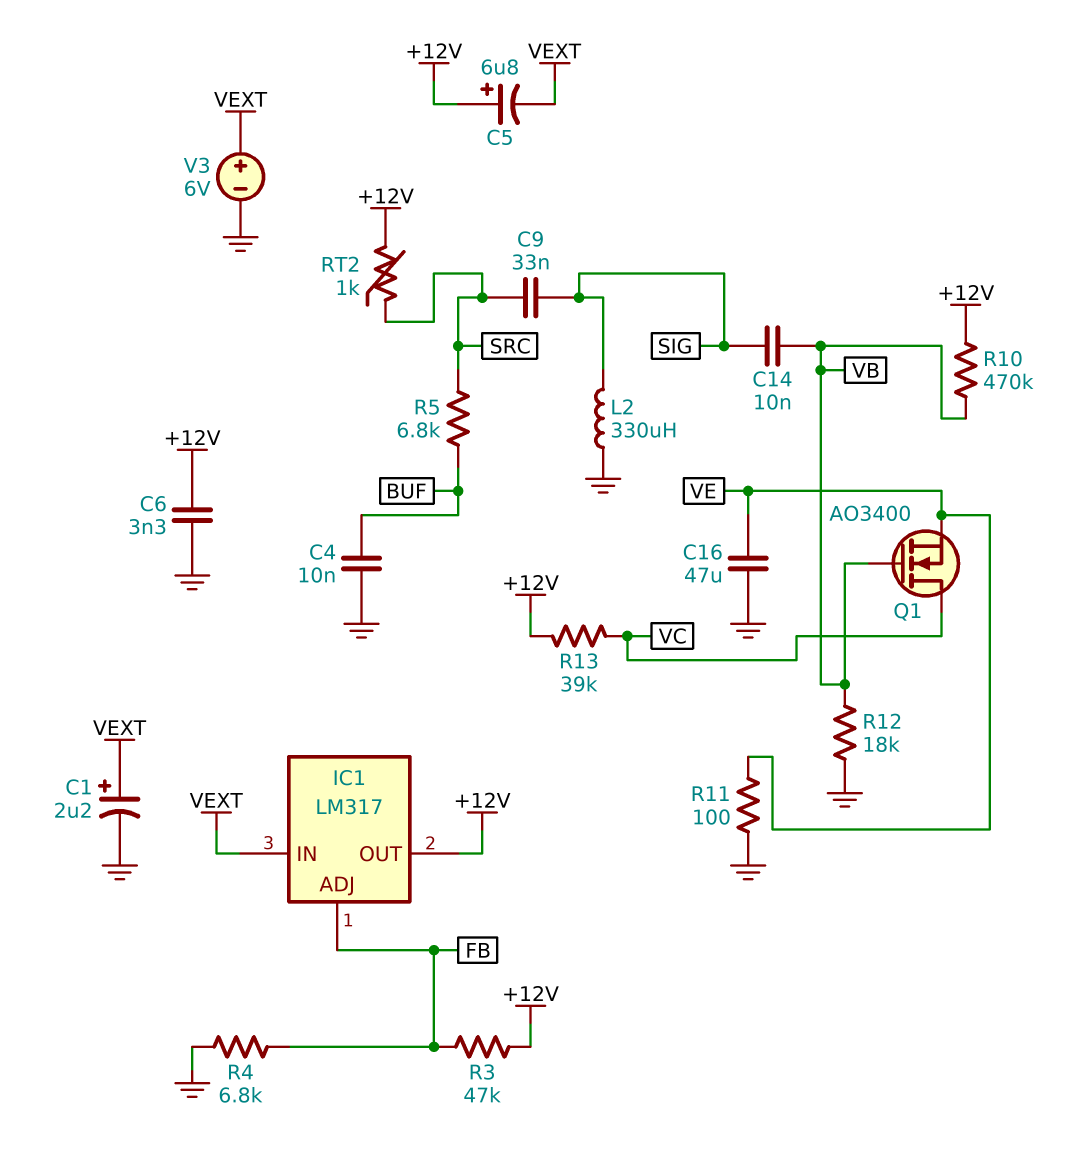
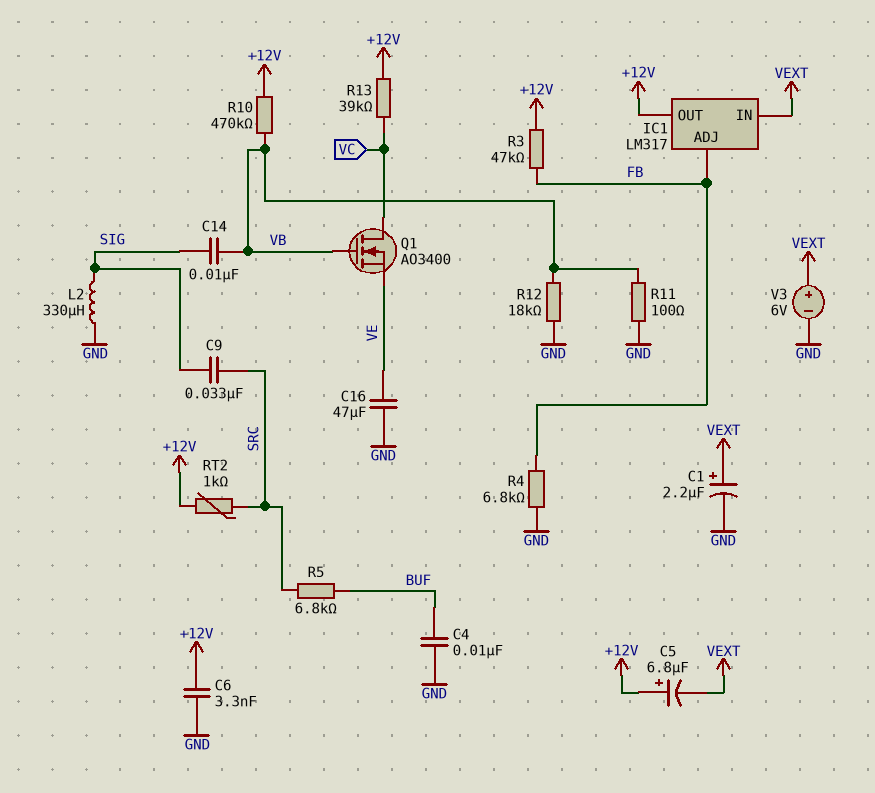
R11: 100 (GND, VE) -> 100 (GND, VB)

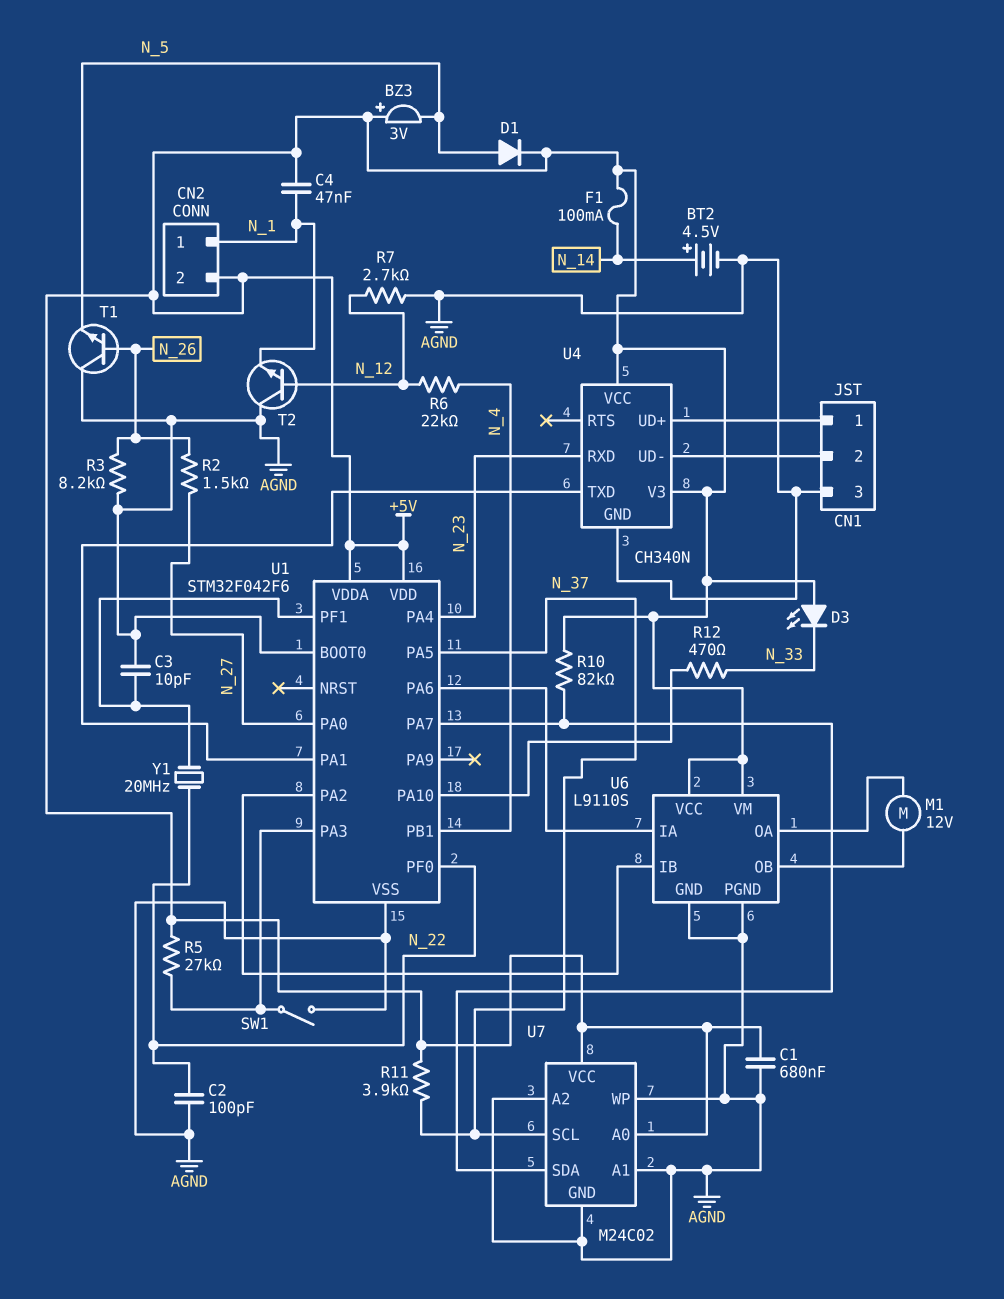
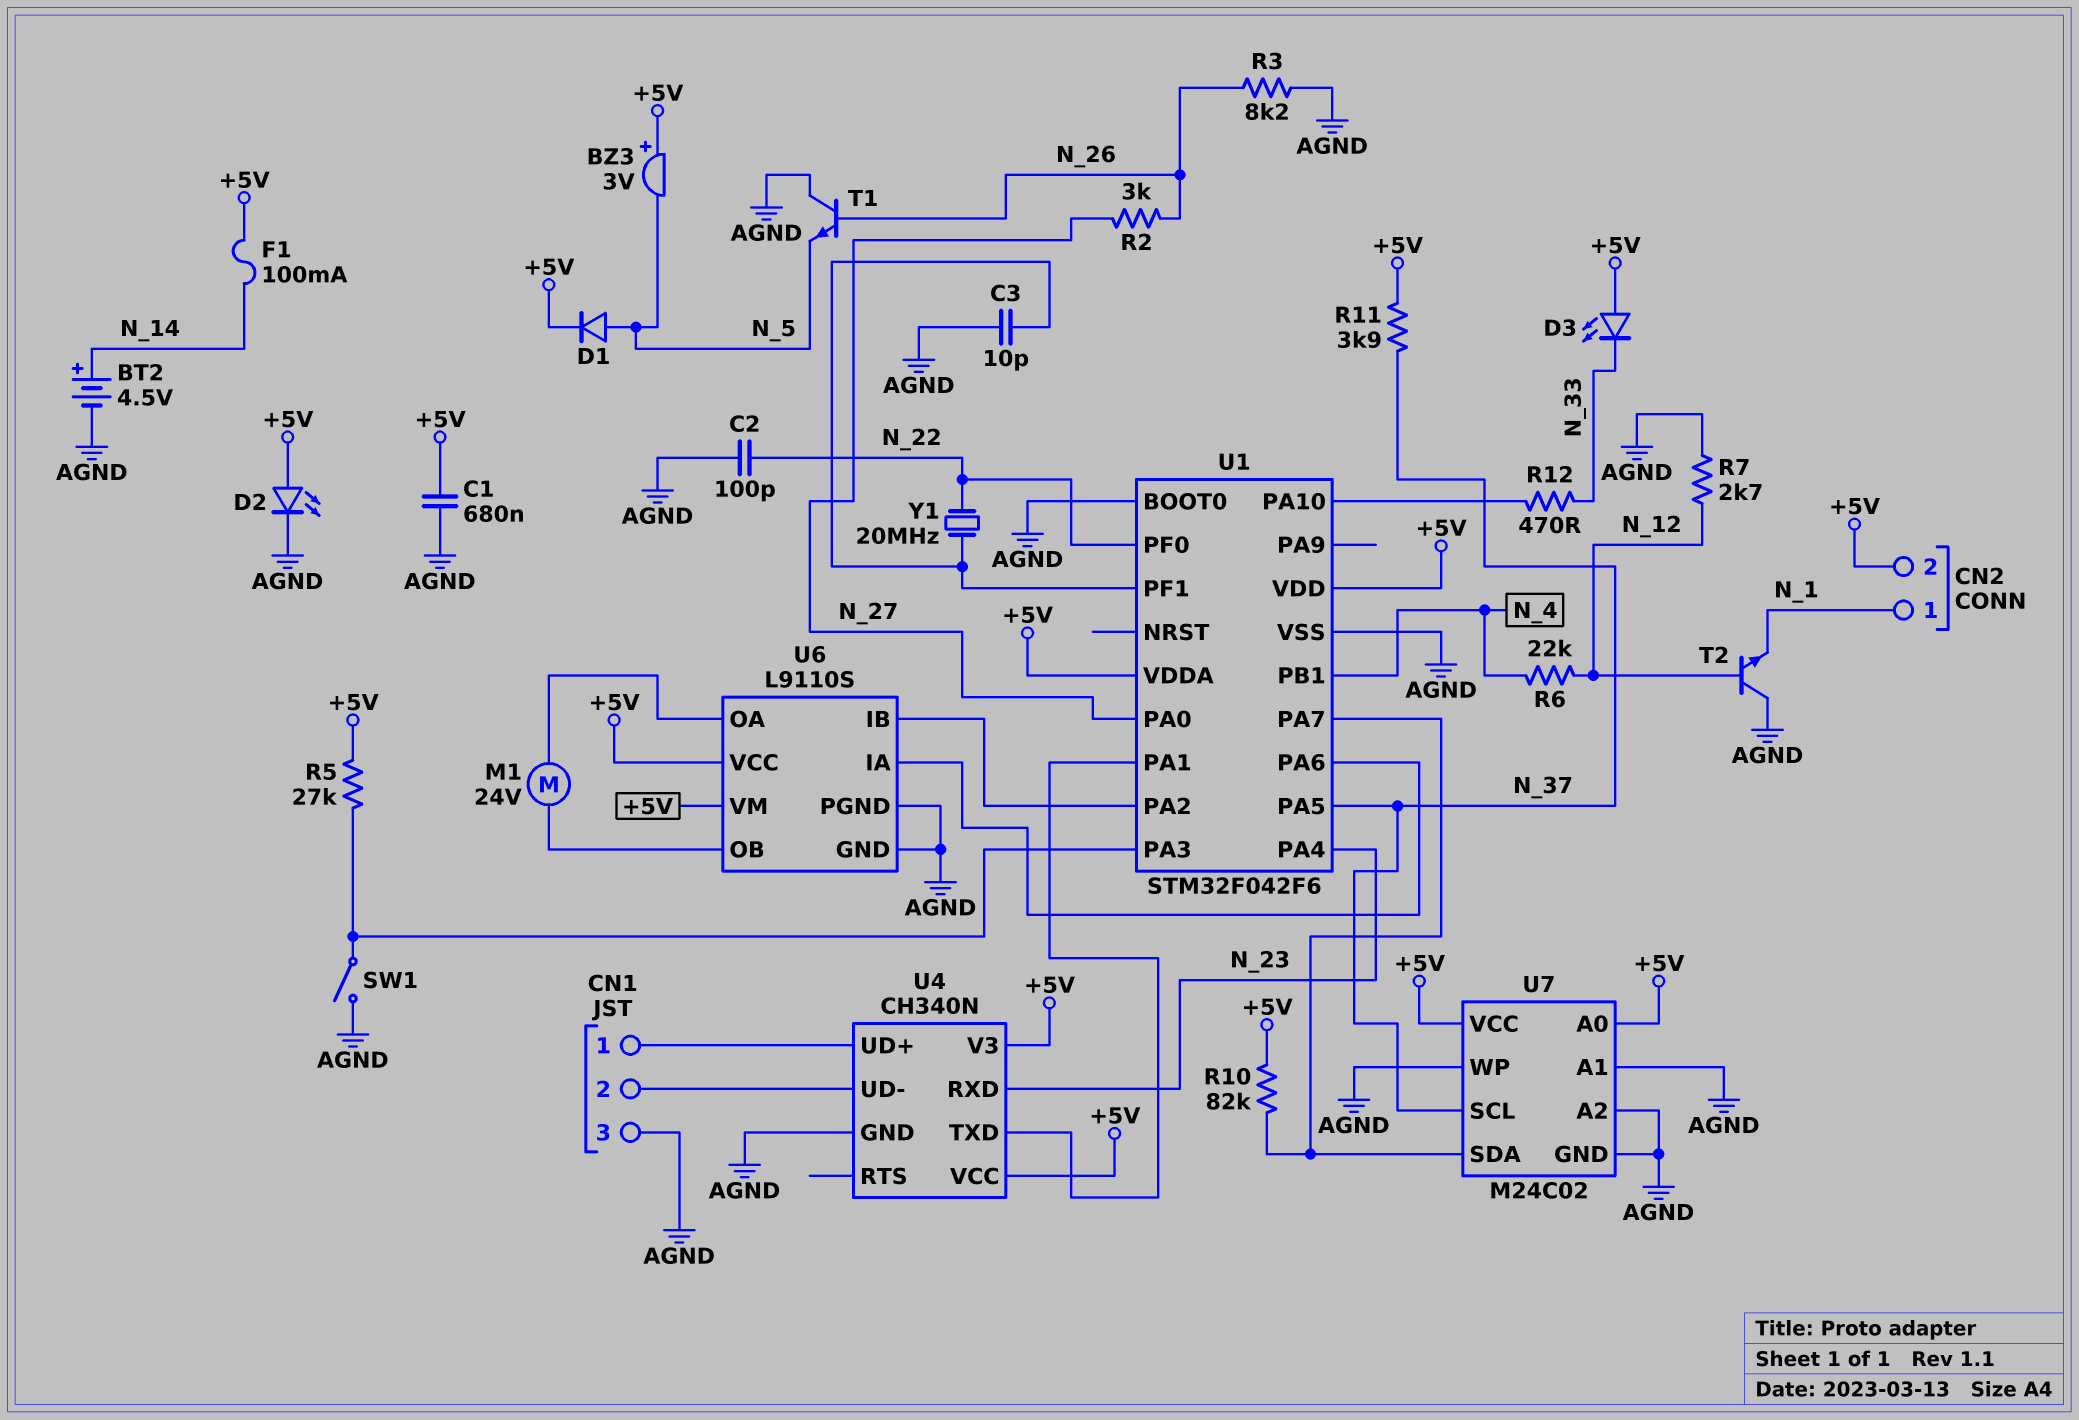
C4: 47nF (+5V, N_1) -> none
D2: none -> LED (A +5V, K AGND)
M1: motor 12V (U6/OA, U6/OB) -> motor 24V (U6/OA, U6/OB)
R2: 1.5k (N_26, N_27) -> 3k (N_26, N_27)

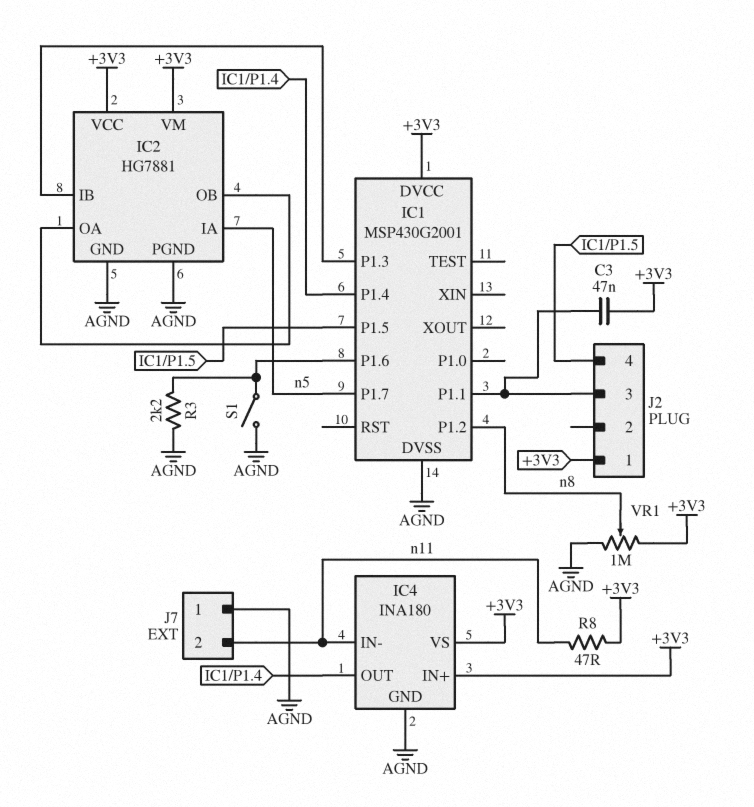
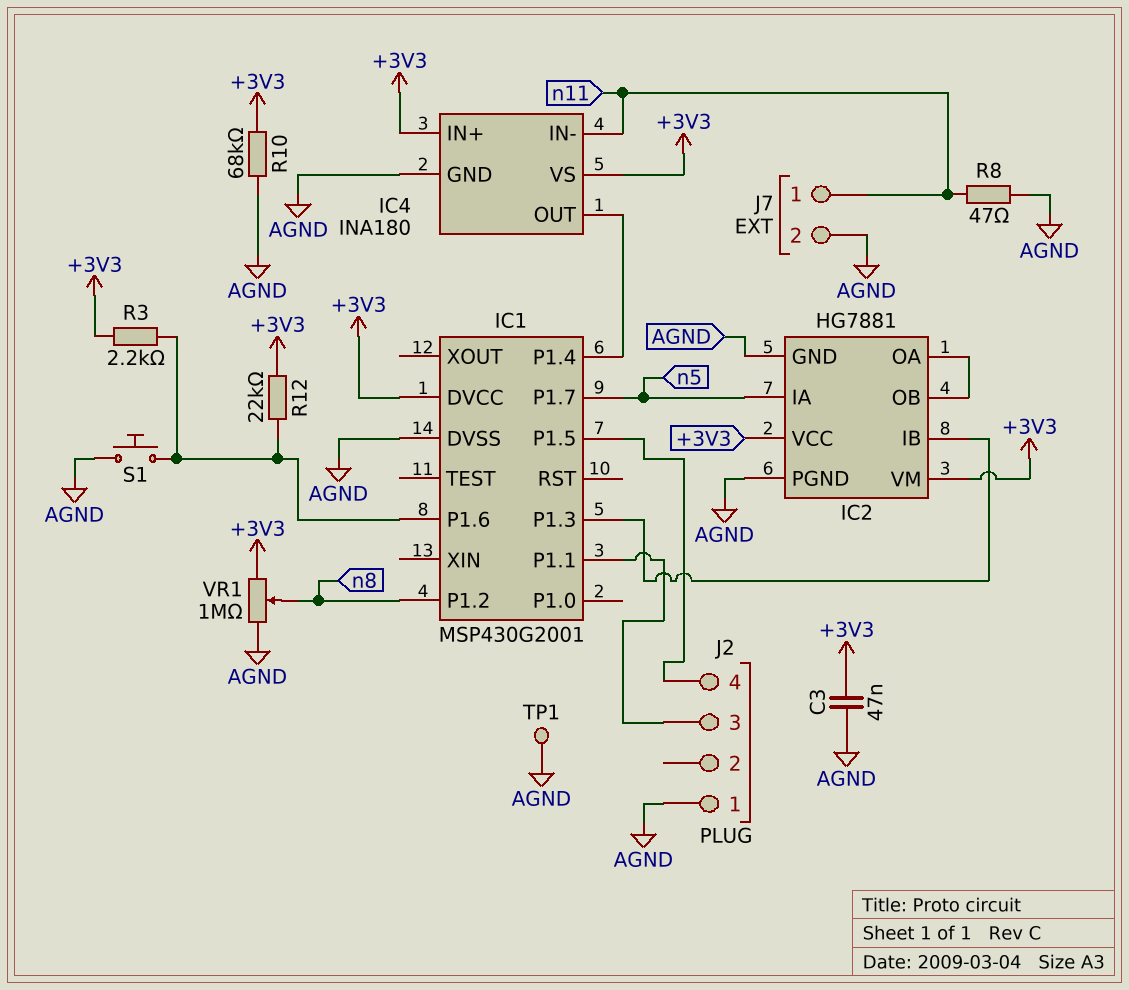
C3: 47nF (+3V3, IC1/P1.1) -> 47nF (+3V3, AGND)
J2 pin 1: +3V3 -> AGND
J7 pin 1: AGND -> n11
J7 pin 2: n11 -> AGND
R3: 2.2k (AGND, IC1/P1.6) -> 2.2k (+3V3, IC1/P1.6)
R8: 47 (+3V3, n11) -> 47 (AGND, n11)
R10: none -> 68k (+3V3, AGND)
R12: none -> 22k (+3V3, IC1/P1.6)
S1: switch (AGND, IC1/P1.6) -> button (AGND, IC1/P1.6)
TP1: none -> test point (AGND)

···

- WHAT YOU NEED TO DO -
Copy every line above that holds the word "AGND".

- FINISHED TASK -
D2: none -> LED (A +5V, K AGND)
C3: 47nF (+3V3, IC1/P1.1) -> 47nF (+3V3, AGND)
J2 pin 1: +3V3 -> AGND
J7 pin 1: AGND -> n11
J7 pin 2: n11 -> AGND
R3: 2.2k (AGND, IC1/P1.6) -> 2.2k (+3V3, IC1/P1.6)
R8: 47 (+3V3, n11) -> 47 (AGND, n11)
R10: none -> 68k (+3V3, AGND)
S1: switch (AGND, IC1/P1.6) -> button (AGND, IC1/P1.6)
TP1: none -> test point (AGND)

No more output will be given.